[Opening Records for this task section]

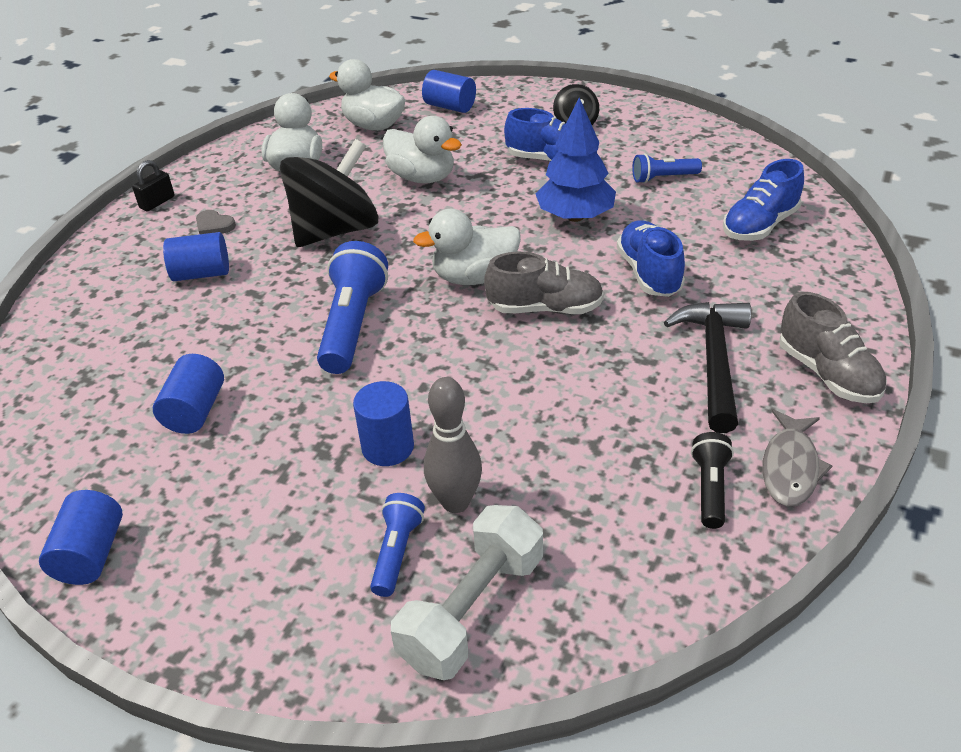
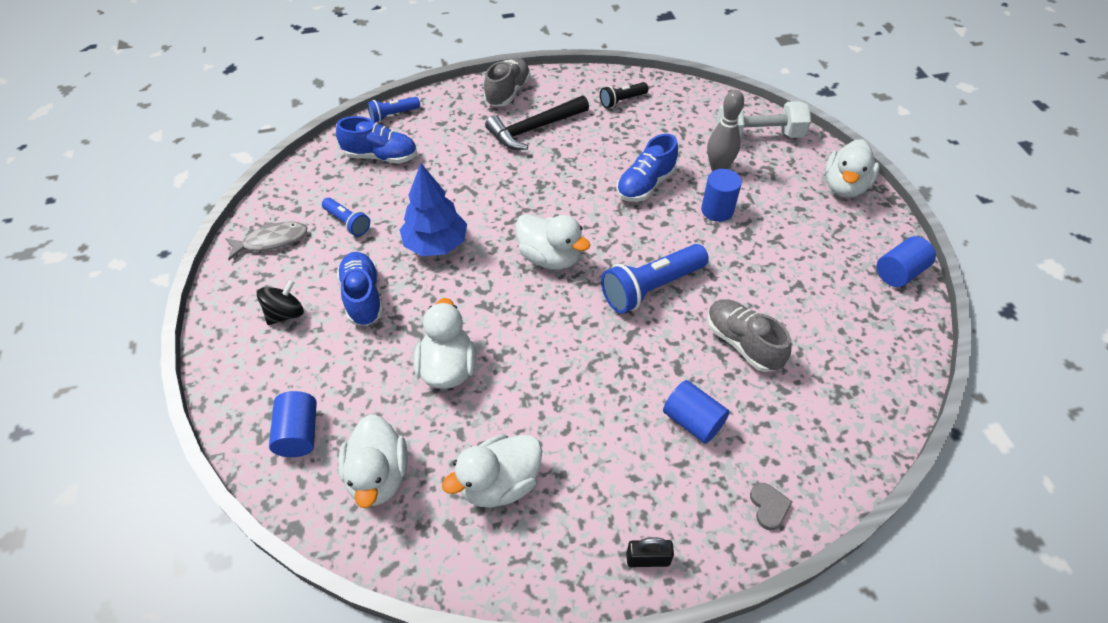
camera: 130 degrees left, 10 degrees up
(195, 411) = (790, 308): blue cylinder -> none
(214, 226) = (635, 470): grey heart -> grey heart (769, 507)
(262, 631) = (844, 186): none -> white duck
(335, 230) = (567, 374): black spinning top -> none
(397, 552) = (763, 171): blue flashlight -> blue flashlight (393, 115)
(545, 308) = (550, 209): grey shoe -> grey shoe (742, 343)
(649, 273) = (475, 182): blue shoe -> blue shoe (645, 185)
(790, 467) = (584, 84): grey fish -> grey fish (271, 241)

[Closing Records for this task section]

Problem to solve
What is needed is an exact copy of the data, with the pictures removed.

Exercise output
camera: 130 degrees left, 10 degrees up
(195, 411) = (790, 308): blue cylinder -> none
(214, 226) = (635, 470): grey heart -> grey heart (769, 507)
(262, 631) = (844, 186): none -> white duck
(335, 230) = (567, 374): black spinning top -> none
(397, 552) = (763, 171): blue flashlight -> blue flashlight (393, 115)
(545, 308) = (550, 209): grey shoe -> grey shoe (742, 343)
(649, 273) = (475, 182): blue shoe -> blue shoe (645, 185)
(790, 467) = (584, 84): grey fish -> grey fish (271, 241)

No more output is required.